_Records shown:_

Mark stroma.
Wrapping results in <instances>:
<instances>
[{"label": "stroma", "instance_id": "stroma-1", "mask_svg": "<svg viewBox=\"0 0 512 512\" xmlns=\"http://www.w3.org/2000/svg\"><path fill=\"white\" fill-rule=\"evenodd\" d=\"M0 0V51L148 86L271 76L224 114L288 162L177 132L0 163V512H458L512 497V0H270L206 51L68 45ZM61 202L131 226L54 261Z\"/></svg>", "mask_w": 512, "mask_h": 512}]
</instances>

_Aim:_
Return every record, word for word.

_Answer for this exercise:_
Mark stroma.
Wrapping results in <instances>:
<instances>
[{"label": "stroma", "instance_id": "stroma-1", "mask_svg": "<svg viewBox=\"0 0 512 512\" xmlns=\"http://www.w3.org/2000/svg\"><path fill=\"white\" fill-rule=\"evenodd\" d=\"M0 0V51L148 86L271 76L224 114L288 162L177 132L0 163V512H458L512 497V0H270L206 51L68 45ZM61 202L131 226L54 261Z\"/></svg>", "mask_w": 512, "mask_h": 512}]
</instances>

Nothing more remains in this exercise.